┌──
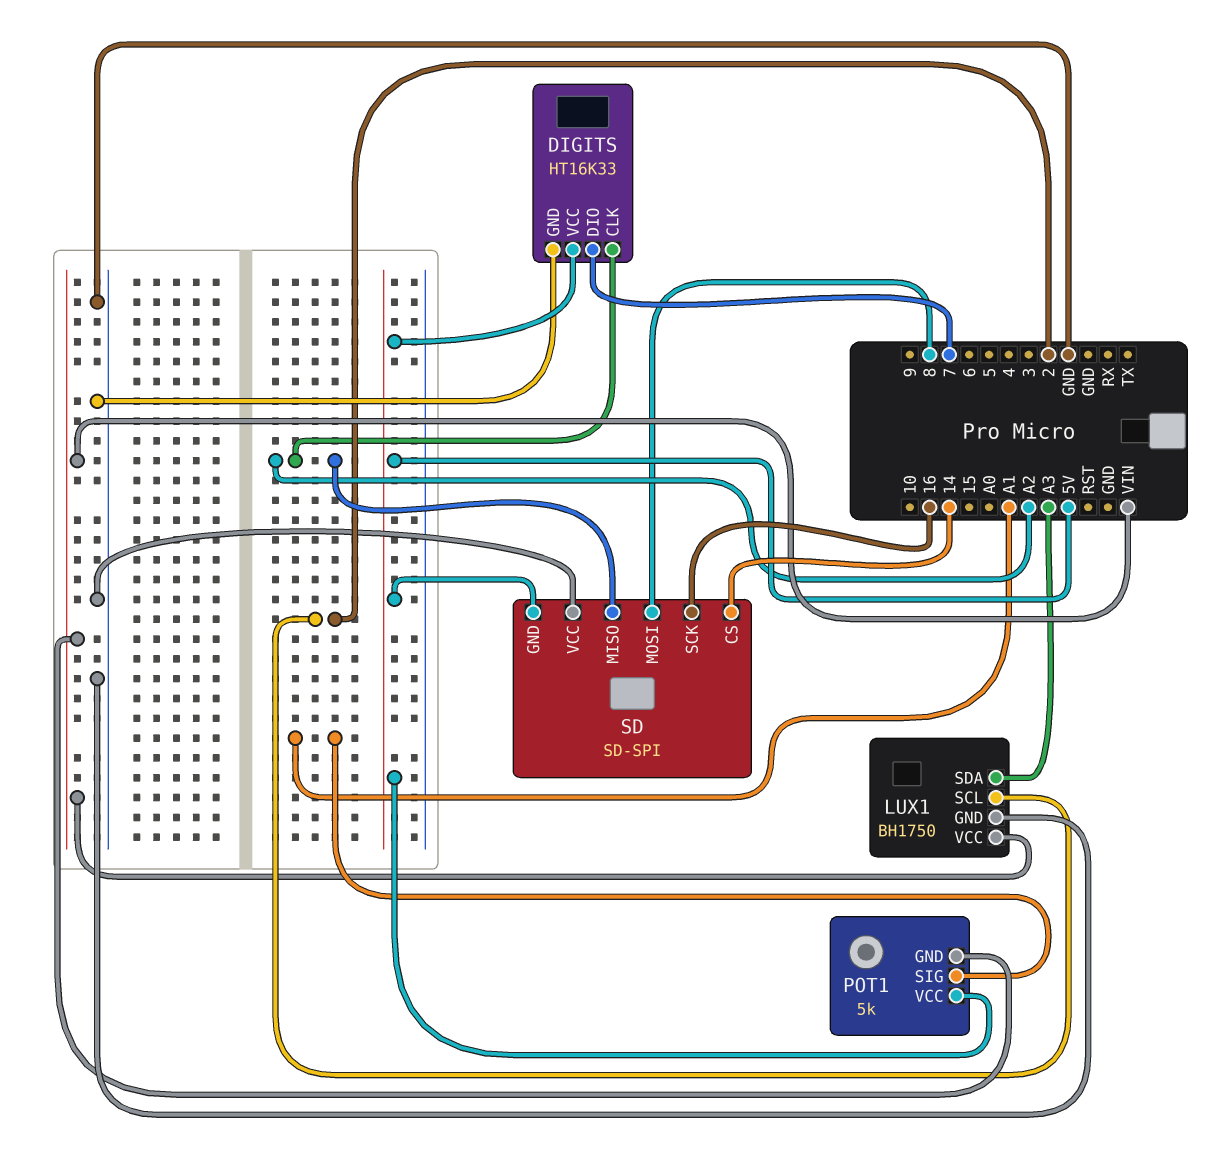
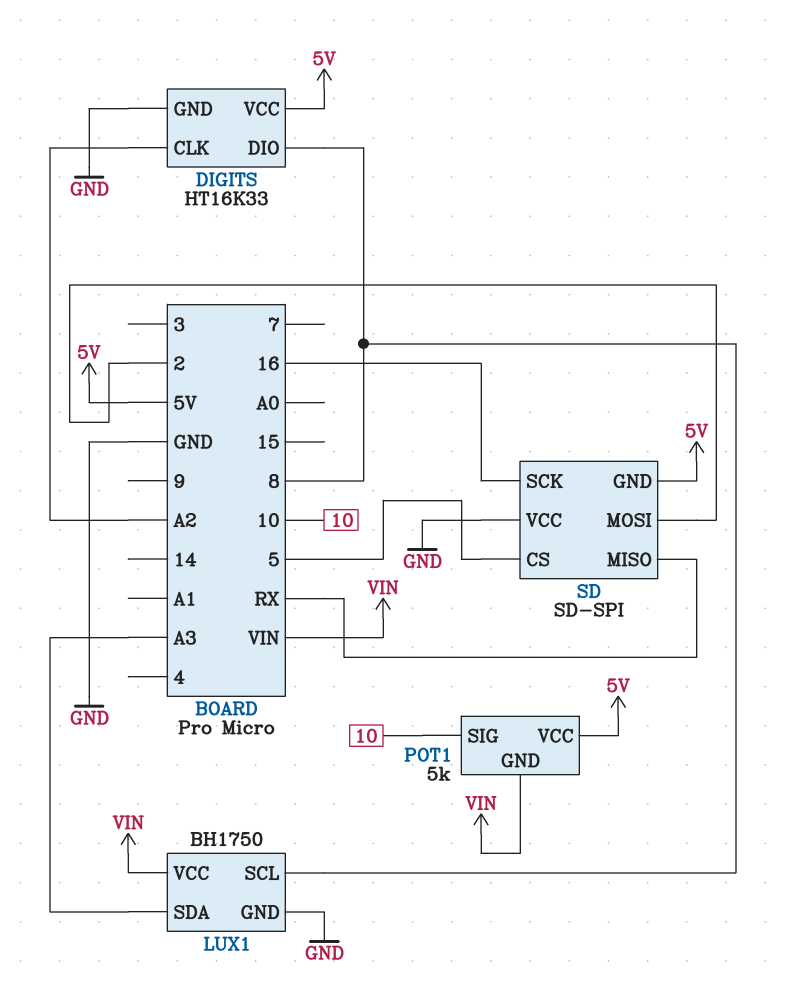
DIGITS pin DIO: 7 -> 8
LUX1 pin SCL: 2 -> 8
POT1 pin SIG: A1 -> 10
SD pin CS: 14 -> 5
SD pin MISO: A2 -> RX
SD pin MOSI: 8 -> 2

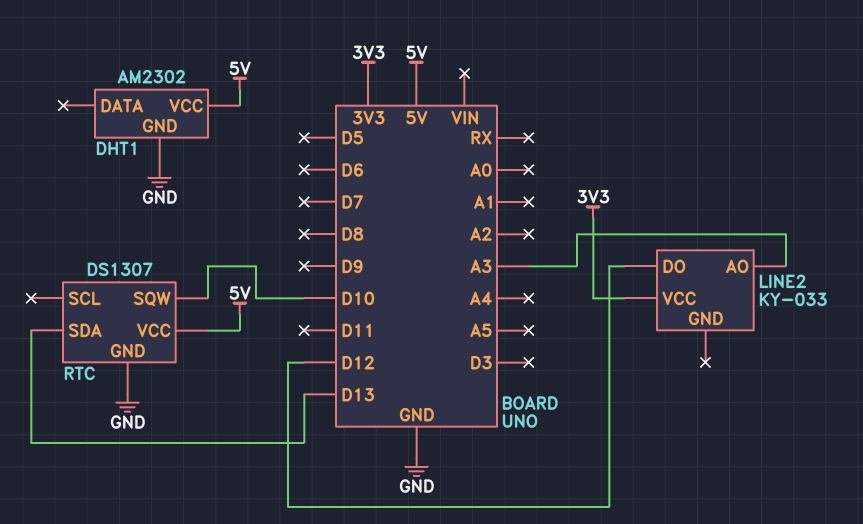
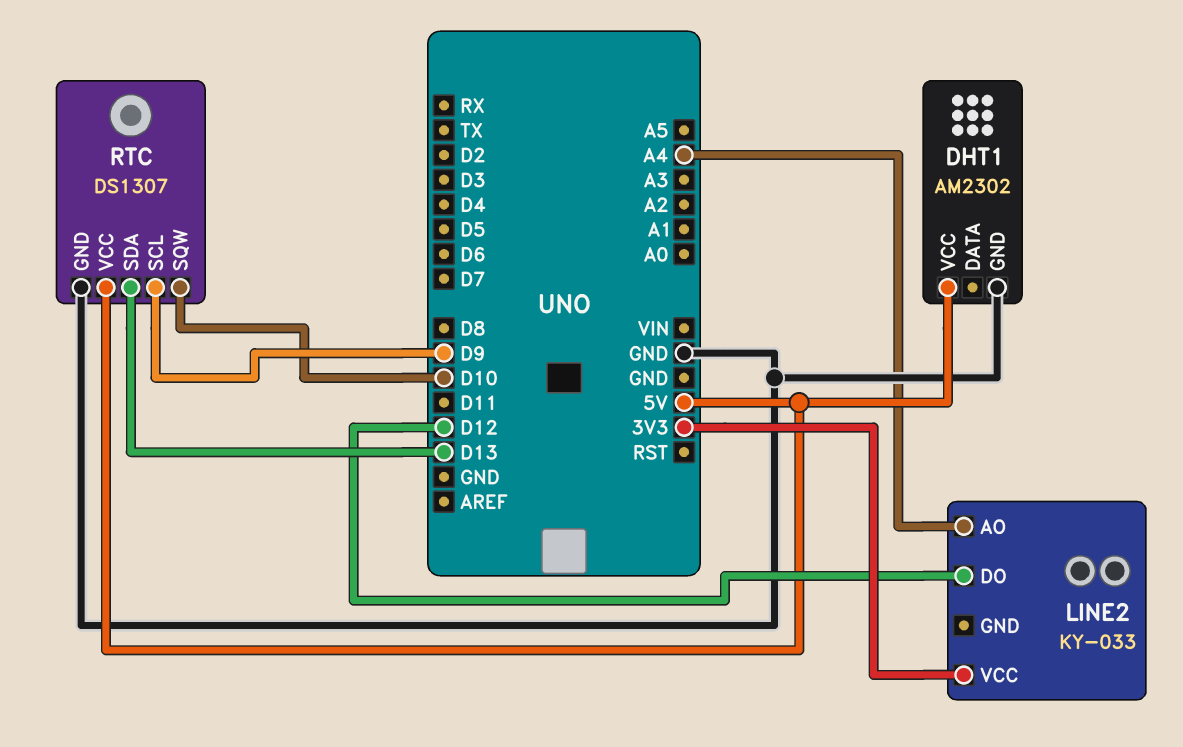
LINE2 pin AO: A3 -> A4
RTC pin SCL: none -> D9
└──
Task requirements:
Inclusive range, exact copy: the line containing "POT1 pin SIG: A1 -> 10" through the last line of the listing. Print nothing else, and no pictures.

Exercise response:
POT1 pin SIG: A1 -> 10
SD pin CS: 14 -> 5
SD pin MISO: A2 -> RX
SD pin MOSI: 8 -> 2

LINE2 pin AO: A3 -> A4
RTC pin SCL: none -> D9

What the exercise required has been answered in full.